TASK
The records should be restated exactly from their first line through the line with "orange plate B3:B4" in it.

___ RECORDS PROVIDED ___

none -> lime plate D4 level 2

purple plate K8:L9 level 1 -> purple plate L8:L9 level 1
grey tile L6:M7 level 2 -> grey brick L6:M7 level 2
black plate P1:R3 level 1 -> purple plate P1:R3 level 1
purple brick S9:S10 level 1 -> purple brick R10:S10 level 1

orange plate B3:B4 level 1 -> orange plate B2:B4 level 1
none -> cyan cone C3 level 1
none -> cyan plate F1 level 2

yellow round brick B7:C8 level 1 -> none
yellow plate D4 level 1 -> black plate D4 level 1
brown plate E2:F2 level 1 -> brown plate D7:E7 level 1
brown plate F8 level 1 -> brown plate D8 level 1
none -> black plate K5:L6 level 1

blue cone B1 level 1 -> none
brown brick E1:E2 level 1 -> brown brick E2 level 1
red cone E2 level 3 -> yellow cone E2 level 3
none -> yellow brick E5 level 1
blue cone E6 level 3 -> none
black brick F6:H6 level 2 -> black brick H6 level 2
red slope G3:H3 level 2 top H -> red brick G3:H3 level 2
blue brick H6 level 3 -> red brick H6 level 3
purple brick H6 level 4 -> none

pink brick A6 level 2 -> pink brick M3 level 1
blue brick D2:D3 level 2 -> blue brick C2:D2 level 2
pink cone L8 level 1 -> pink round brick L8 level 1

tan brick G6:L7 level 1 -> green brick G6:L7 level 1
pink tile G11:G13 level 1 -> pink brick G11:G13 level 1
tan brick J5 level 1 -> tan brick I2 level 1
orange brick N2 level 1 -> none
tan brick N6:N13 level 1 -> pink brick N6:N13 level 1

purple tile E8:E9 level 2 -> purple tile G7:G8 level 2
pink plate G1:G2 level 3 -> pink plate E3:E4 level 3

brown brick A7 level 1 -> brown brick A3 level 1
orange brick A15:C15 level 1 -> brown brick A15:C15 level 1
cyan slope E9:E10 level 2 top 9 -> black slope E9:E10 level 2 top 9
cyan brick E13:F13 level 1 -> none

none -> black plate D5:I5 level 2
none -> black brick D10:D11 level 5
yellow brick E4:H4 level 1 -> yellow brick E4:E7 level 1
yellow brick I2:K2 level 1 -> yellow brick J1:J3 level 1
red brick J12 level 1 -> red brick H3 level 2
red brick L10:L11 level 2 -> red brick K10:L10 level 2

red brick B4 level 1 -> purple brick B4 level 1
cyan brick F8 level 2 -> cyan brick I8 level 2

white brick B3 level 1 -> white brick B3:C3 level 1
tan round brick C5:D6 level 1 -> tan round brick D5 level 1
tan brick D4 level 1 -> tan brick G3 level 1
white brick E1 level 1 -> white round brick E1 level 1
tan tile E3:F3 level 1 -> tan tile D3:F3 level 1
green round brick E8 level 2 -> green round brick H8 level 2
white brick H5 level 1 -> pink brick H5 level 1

___

OUTPUT BELOW
none -> lime plate D4 level 2

purple plate K8:L9 level 1 -> purple plate L8:L9 level 1
grey tile L6:M7 level 2 -> grey brick L6:M7 level 2
black plate P1:R3 level 1 -> purple plate P1:R3 level 1
purple brick S9:S10 level 1 -> purple brick R10:S10 level 1

orange plate B3:B4 level 1 -> orange plate B2:B4 level 1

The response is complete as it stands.